TASK MATERIAL:
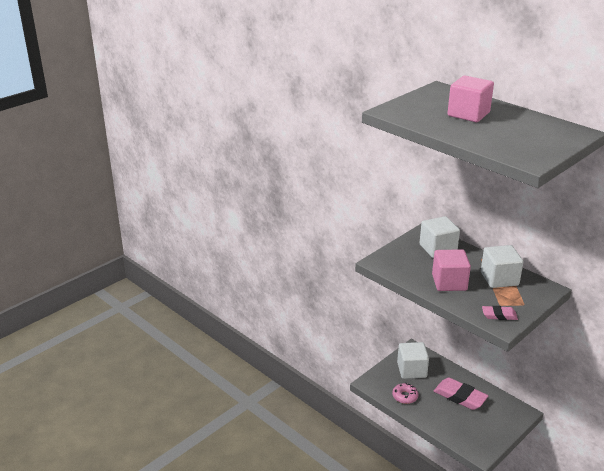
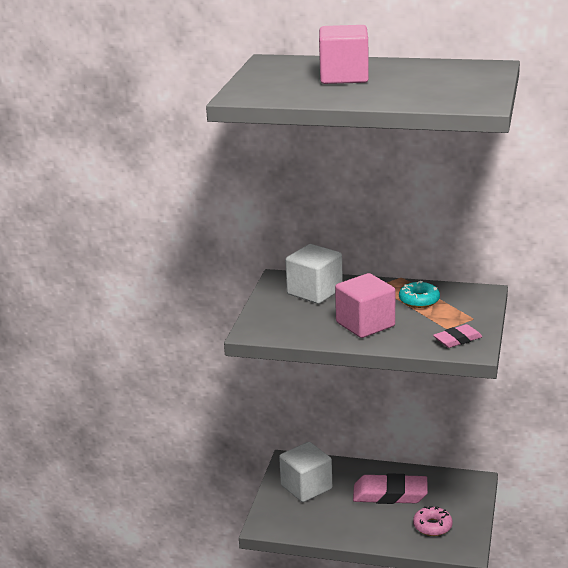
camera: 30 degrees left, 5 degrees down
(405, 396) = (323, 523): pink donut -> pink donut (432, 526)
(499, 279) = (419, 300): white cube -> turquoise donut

--

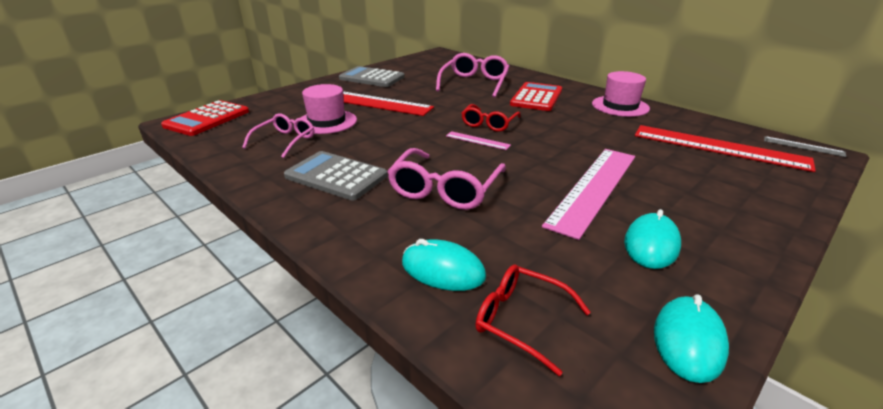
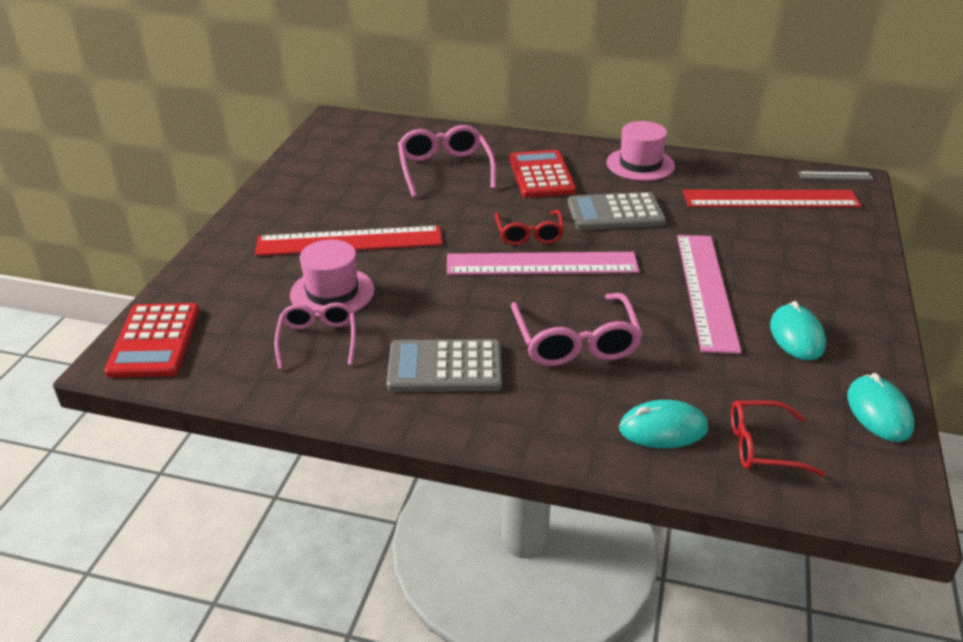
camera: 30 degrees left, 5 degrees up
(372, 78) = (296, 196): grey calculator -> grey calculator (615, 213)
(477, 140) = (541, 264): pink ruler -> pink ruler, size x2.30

TASK DIRECTIONS: Scan the entries for the string "donut" and report only how many lines contain it.

EXERCISE RESPONSE: 2